◆ **YOUR ASSIGNMENT**
Check each line of the data below for the string "plate", then state how many have it and nothing else.

◆ **DATA SHOWN**
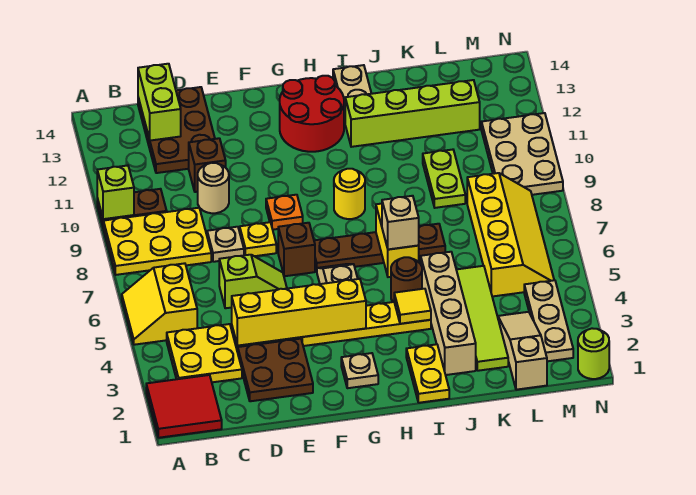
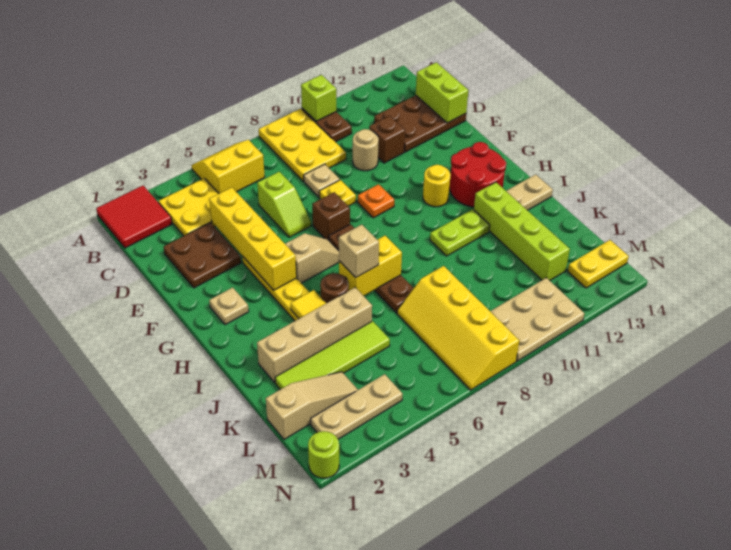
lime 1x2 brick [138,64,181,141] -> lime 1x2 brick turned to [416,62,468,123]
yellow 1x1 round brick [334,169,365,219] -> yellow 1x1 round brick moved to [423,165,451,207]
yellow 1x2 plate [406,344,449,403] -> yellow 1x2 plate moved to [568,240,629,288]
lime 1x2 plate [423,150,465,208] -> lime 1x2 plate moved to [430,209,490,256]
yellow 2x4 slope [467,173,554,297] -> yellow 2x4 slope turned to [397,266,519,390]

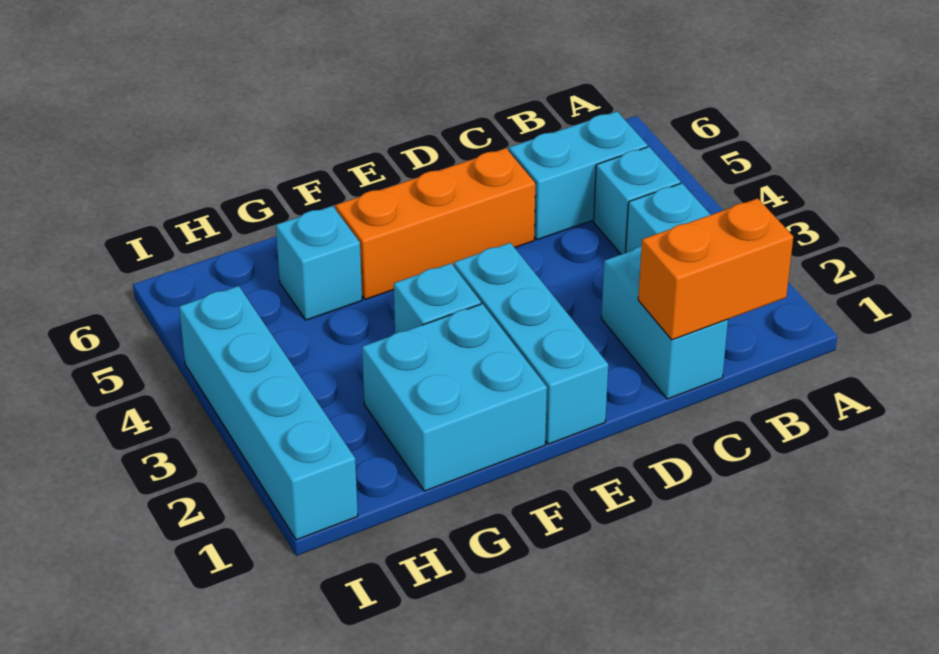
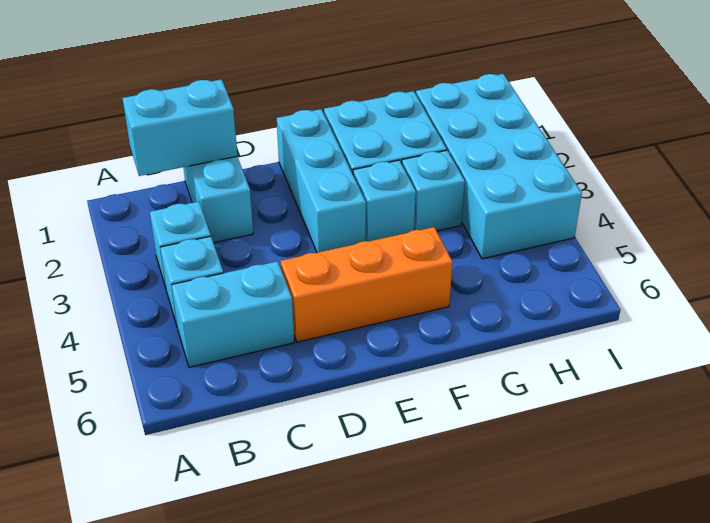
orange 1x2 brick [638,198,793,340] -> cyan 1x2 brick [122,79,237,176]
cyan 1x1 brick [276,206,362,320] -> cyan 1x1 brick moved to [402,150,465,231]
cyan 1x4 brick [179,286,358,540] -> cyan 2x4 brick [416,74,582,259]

◆ **OUTPUT**
2